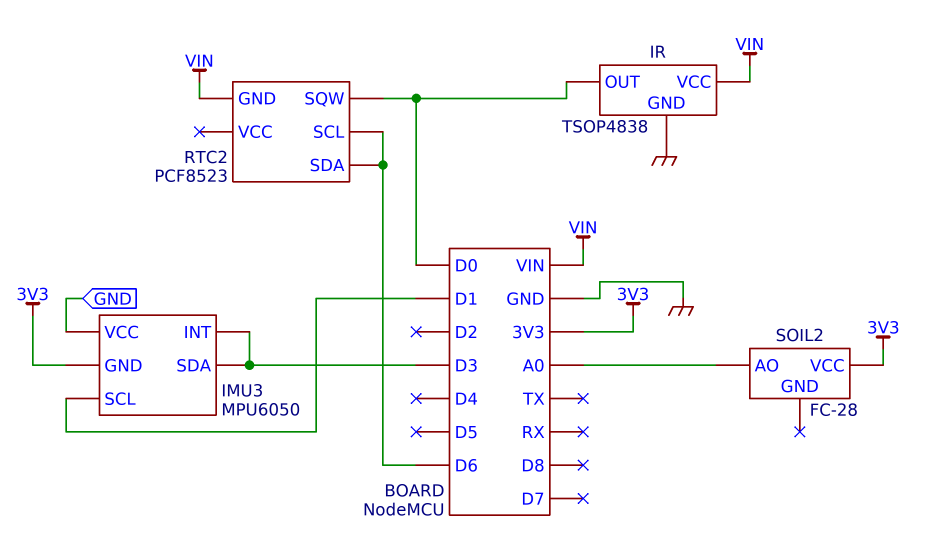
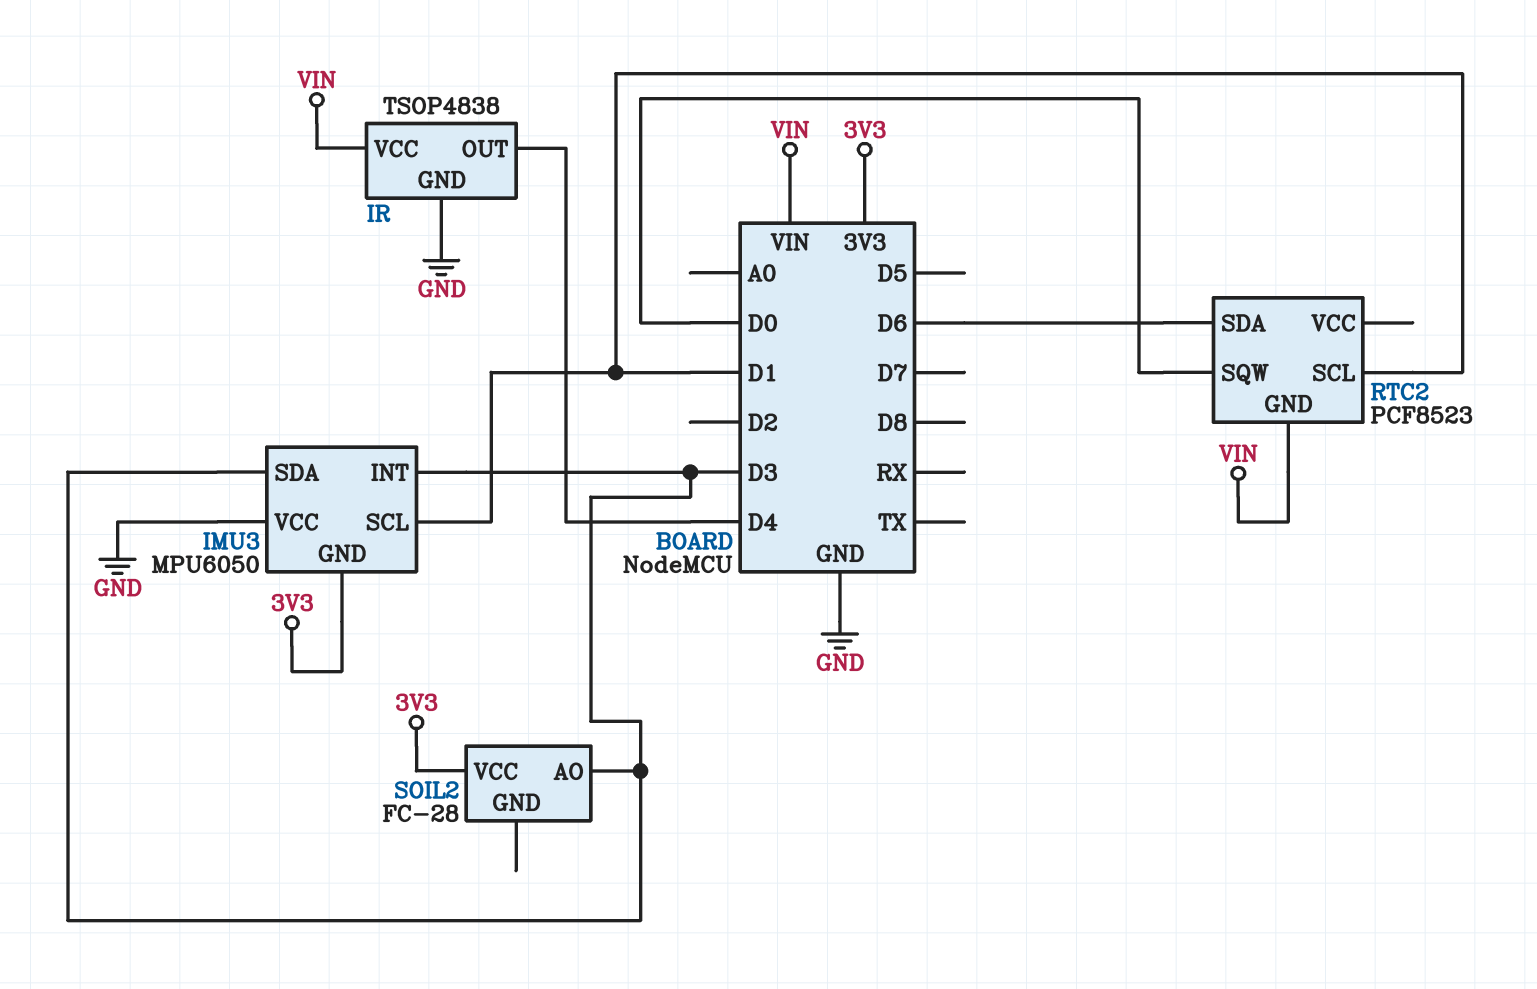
IR pin OUT: D0 -> D4
RTC2 pin SCL: D6 -> D1
SOIL2 pin AO: A0 -> D3

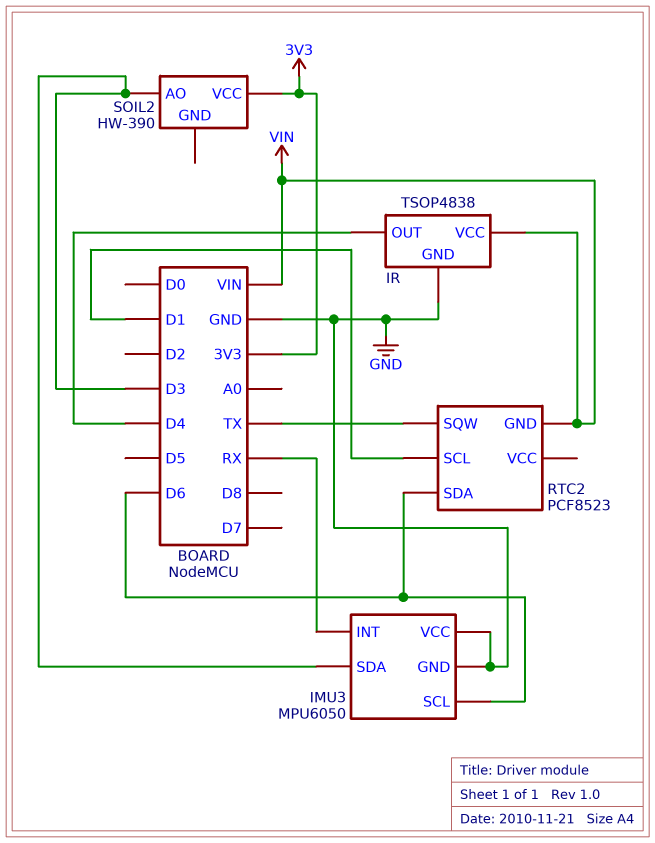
IMU3 pin GND: 3V3 -> GND
IMU3 pin INT: D3 -> RX
IMU3 pin SCL: D1 -> D6
RTC2 pin SQW: D0 -> TX
SOIL2: FC-28 -> HW-390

Task statement —
When you repeat the records, reproduce each line exactly and drop the images.

Result of the exercise —
IR pin OUT: D0 -> D4
RTC2 pin SCL: D6 -> D1
SOIL2 pin AO: A0 -> D3

IMU3 pin GND: 3V3 -> GND
IMU3 pin INT: D3 -> RX
IMU3 pin SCL: D1 -> D6
RTC2 pin SQW: D0 -> TX
SOIL2: FC-28 -> HW-390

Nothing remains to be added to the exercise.